» About this exercise:
The stretch from the line with "tan 1x2 tile [497,296,570,359]" through the line with "yellow 1x1 round" in the records below: write it out exactly, and nothing else.

» Given data:
========================================================================

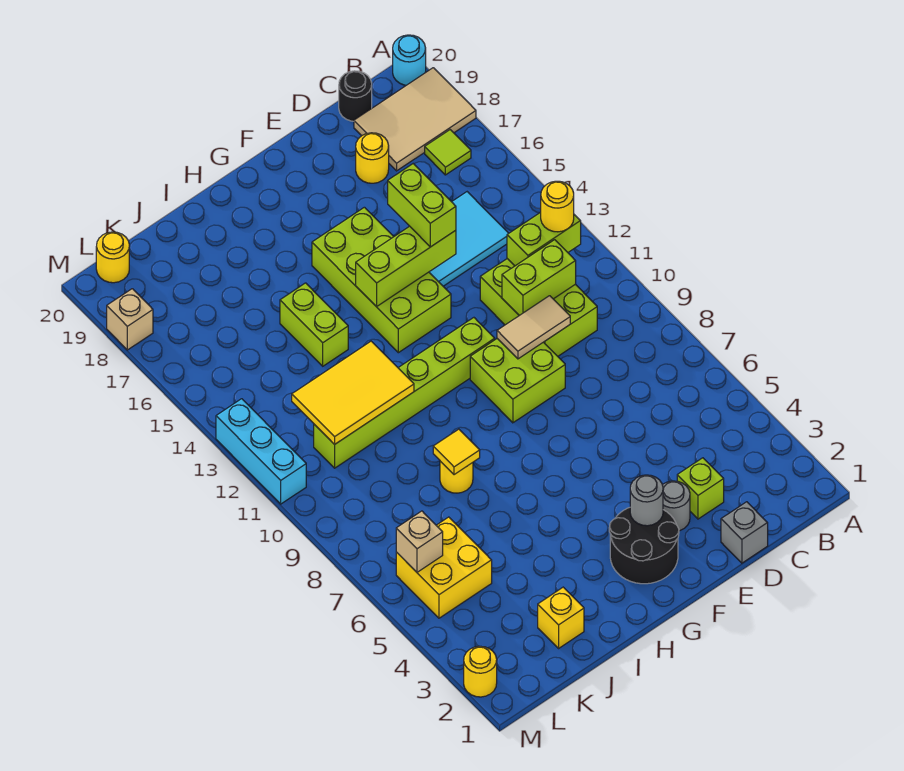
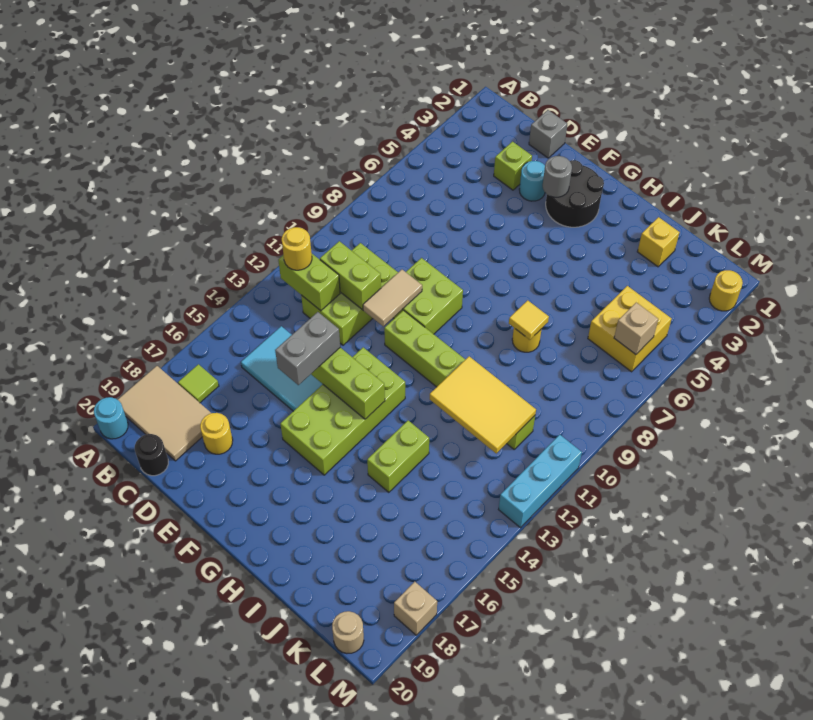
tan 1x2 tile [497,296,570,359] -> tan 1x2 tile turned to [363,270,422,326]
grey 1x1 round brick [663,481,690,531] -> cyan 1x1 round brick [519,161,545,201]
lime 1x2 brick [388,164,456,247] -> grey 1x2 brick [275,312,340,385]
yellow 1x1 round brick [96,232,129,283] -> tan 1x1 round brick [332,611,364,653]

========================================================================

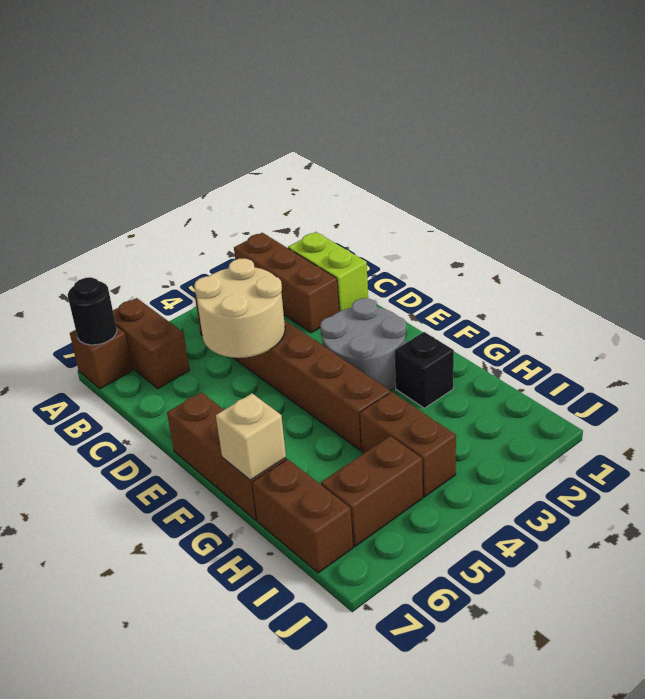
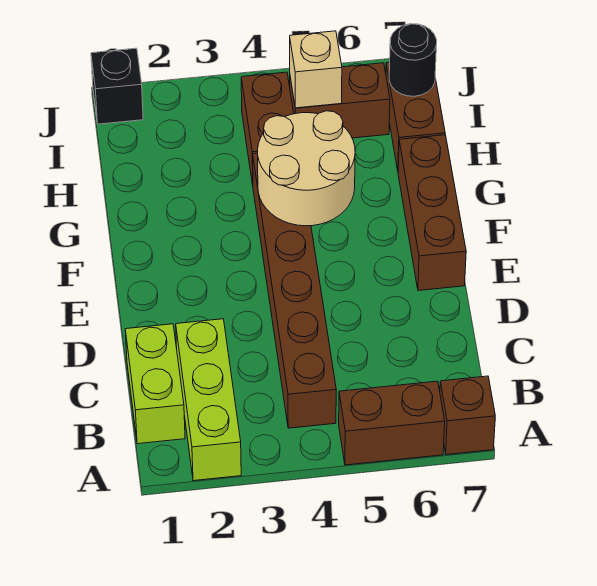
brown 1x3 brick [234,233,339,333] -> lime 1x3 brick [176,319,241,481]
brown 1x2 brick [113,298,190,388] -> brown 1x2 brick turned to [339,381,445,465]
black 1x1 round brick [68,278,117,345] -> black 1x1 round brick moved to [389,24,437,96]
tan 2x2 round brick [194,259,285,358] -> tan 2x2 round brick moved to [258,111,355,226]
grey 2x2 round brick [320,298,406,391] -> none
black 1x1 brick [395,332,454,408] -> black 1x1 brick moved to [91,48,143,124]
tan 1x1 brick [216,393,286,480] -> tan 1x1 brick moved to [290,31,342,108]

========================================================================

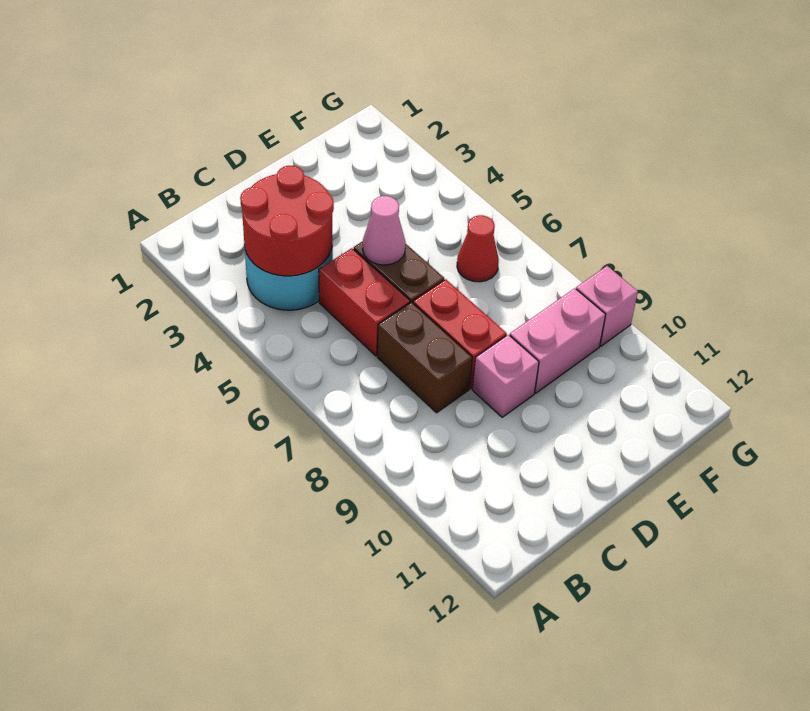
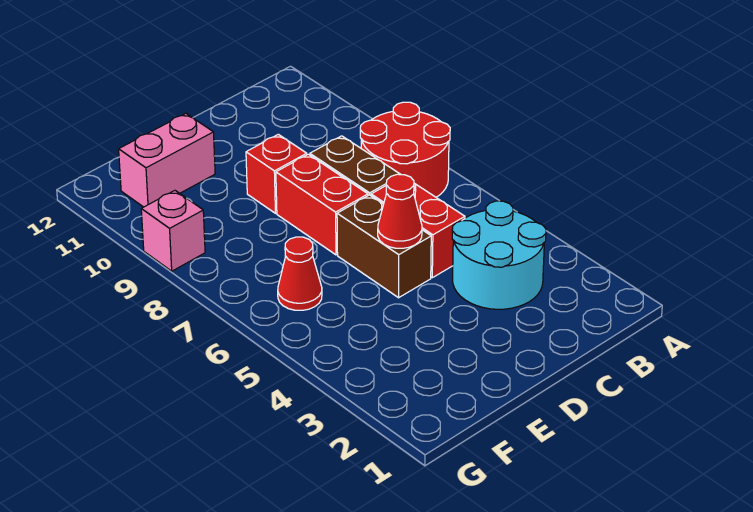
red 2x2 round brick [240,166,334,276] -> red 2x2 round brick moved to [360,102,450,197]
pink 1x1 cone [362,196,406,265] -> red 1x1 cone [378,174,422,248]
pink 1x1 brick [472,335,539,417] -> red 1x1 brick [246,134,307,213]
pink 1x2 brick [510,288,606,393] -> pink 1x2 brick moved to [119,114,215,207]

========================================================================

» Problem solution:
tan 1x2 tile [497,296,570,359] -> tan 1x2 tile turned to [363,270,422,326]
grey 1x1 round brick [663,481,690,531] -> cyan 1x1 round brick [519,161,545,201]
lime 1x2 brick [388,164,456,247] -> grey 1x2 brick [275,312,340,385]
yellow 1x1 round brick [96,232,129,283] -> tan 1x1 round brick [332,611,364,653]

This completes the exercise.